■ **Task statement**
The answer is an exact copy of the lines from the one with "C1: 56pF (GND, N7) -> 56pF (N7, N13)" to the end of the listing below, pictures left out.

——————

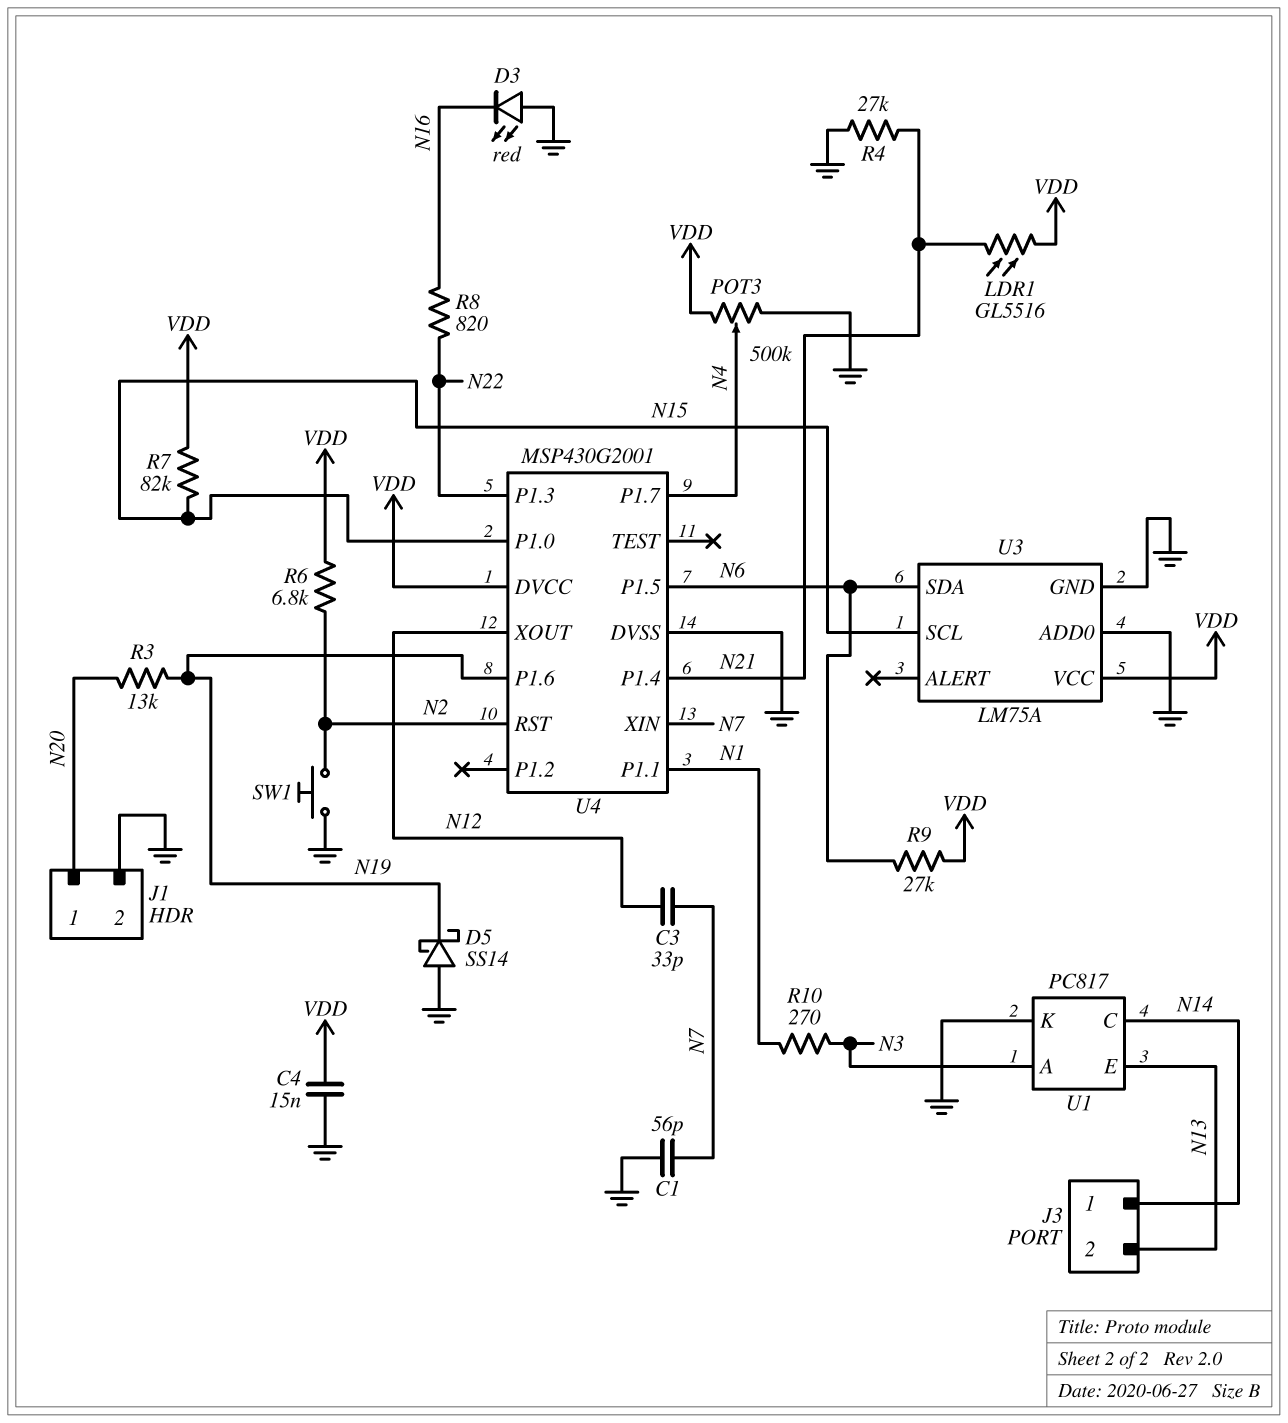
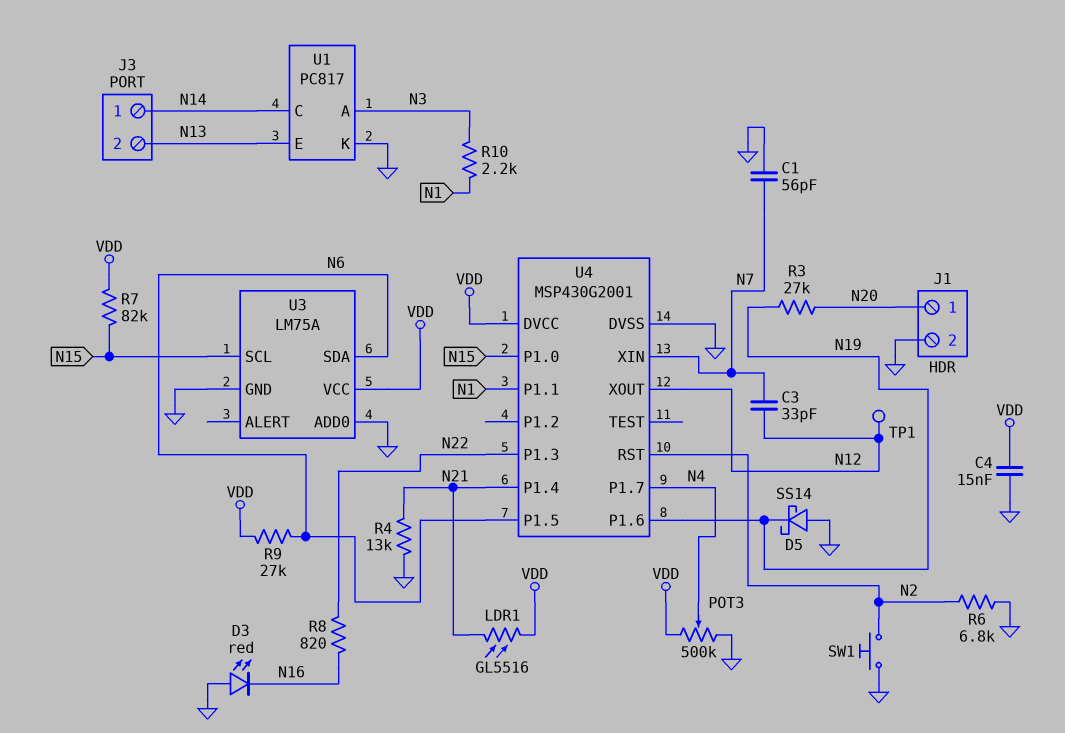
R3: 13k (N19, N20) -> 27k (N19, N20)
R4: 27k (GND, N21) -> 13k (GND, N21)
R6: 6.8k (N2, VDD) -> 6.8k (GND, N2)
R10: 270 (N1, N3) -> 2.2k (N1, N3)
TP1: none -> test point (N12)

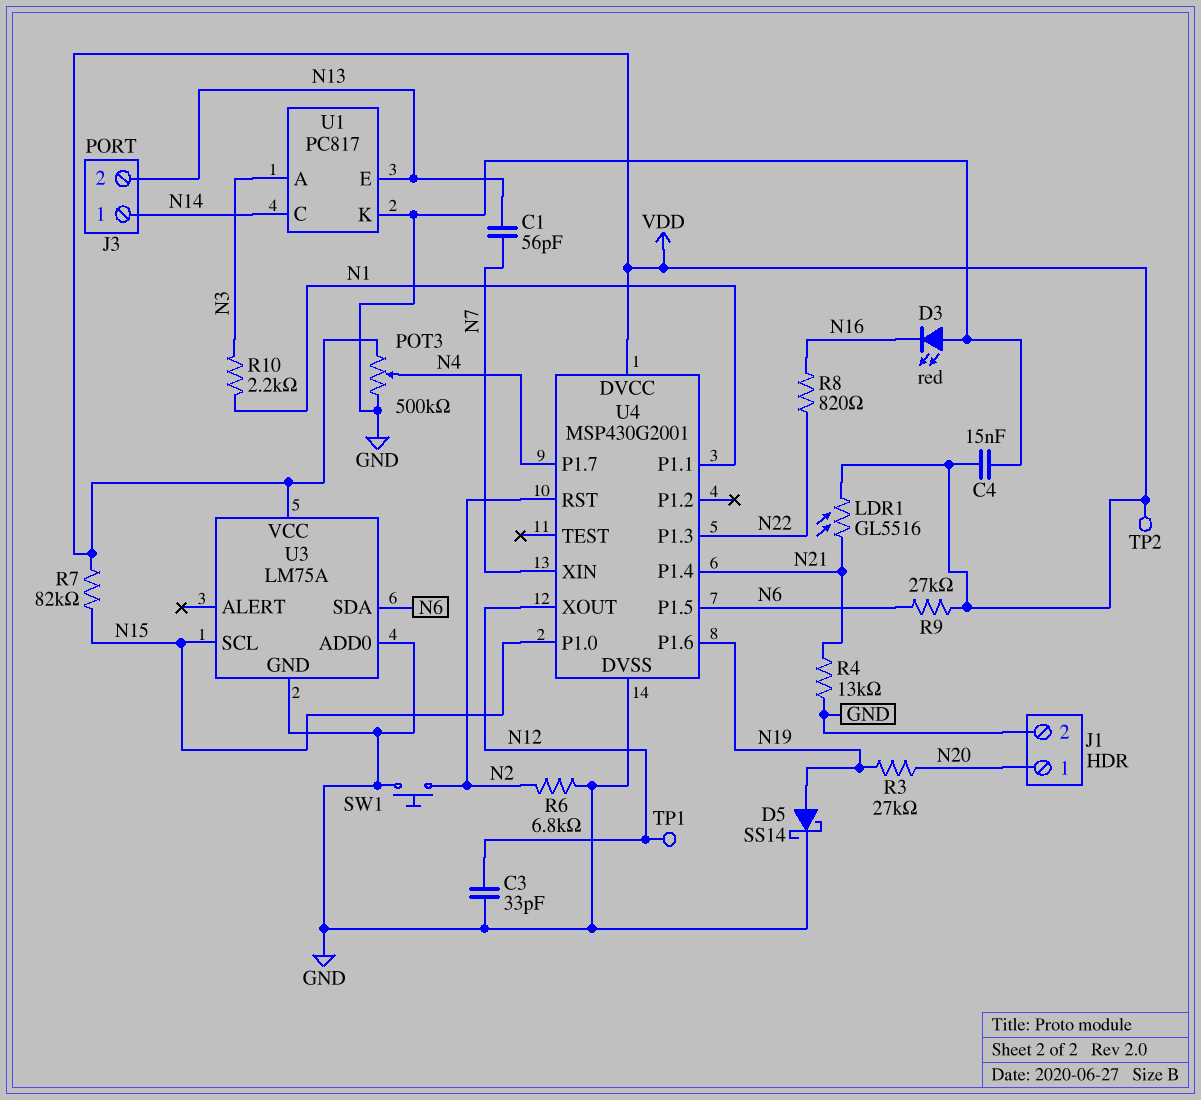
C1: 56pF (GND, N7) -> 56pF (N7, N13)
C3: 33pF (N7, N12) -> 33pF (GND, N12)
D5: schottky SS14 (A GND, K N19) -> schottky SS14 (A N19, K GND)
TP2: none -> test point (VDD)

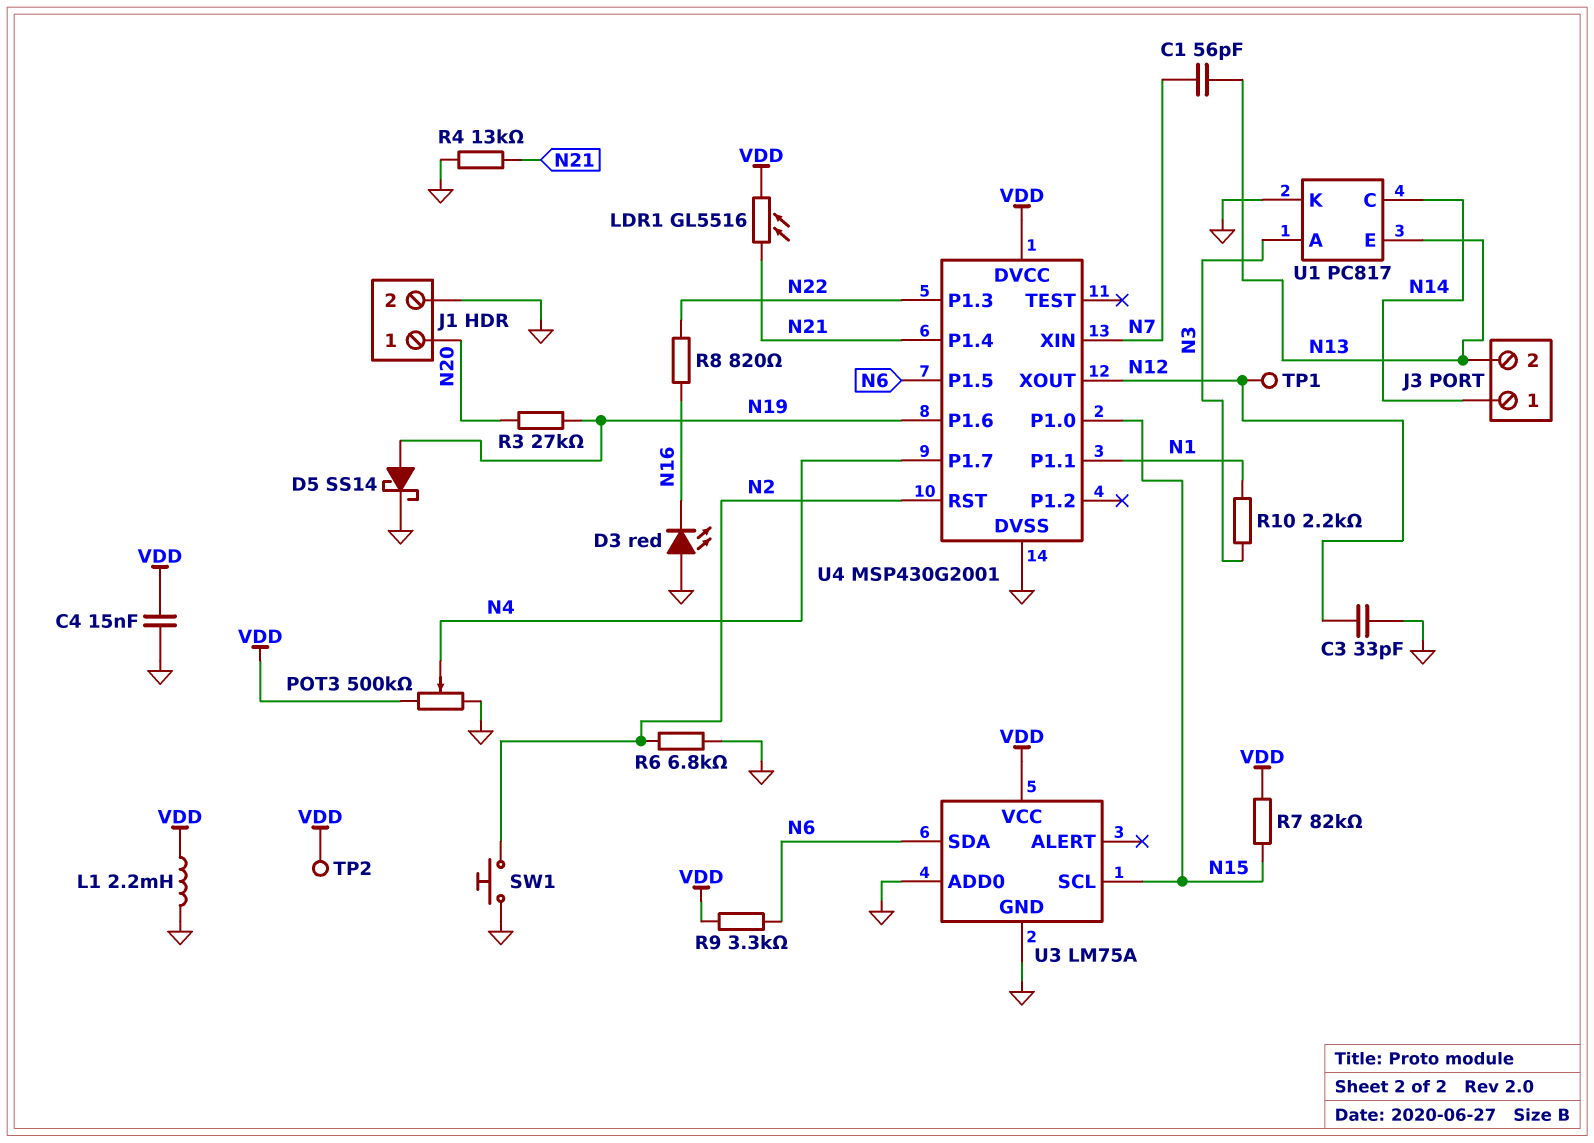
L1: none -> 2.2mH (GND, VDD)
R9: 27k (N6, VDD) -> 3.3k (N6, VDD)

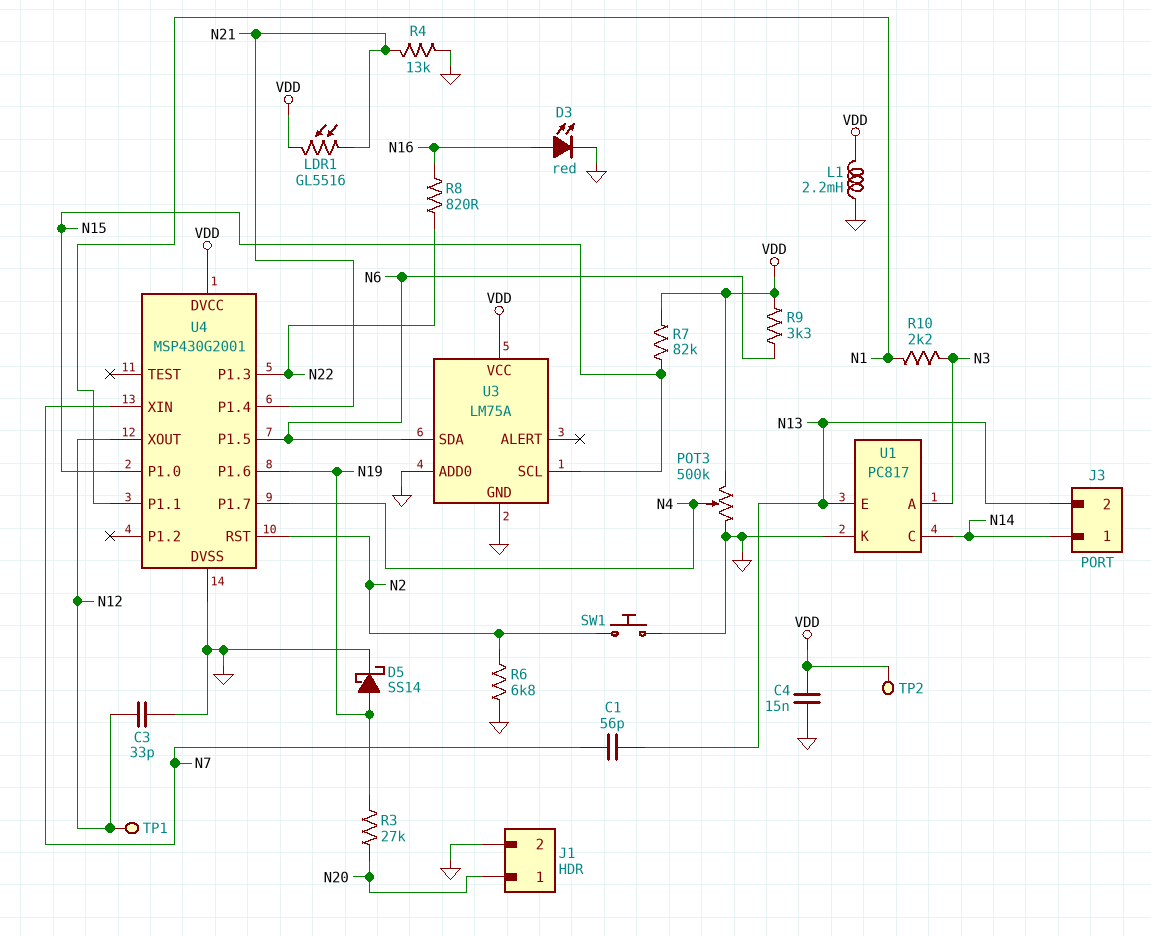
D3: LED red (A GND, K N16) -> LED red (A N16, K GND)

——————

■ **Answer space**
C1: 56pF (GND, N7) -> 56pF (N7, N13)
C3: 33pF (N7, N12) -> 33pF (GND, N12)
D5: schottky SS14 (A GND, K N19) -> schottky SS14 (A N19, K GND)
TP2: none -> test point (VDD)

L1: none -> 2.2mH (GND, VDD)
R9: 27k (N6, VDD) -> 3.3k (N6, VDD)

D3: LED red (A GND, K N16) -> LED red (A N16, K GND)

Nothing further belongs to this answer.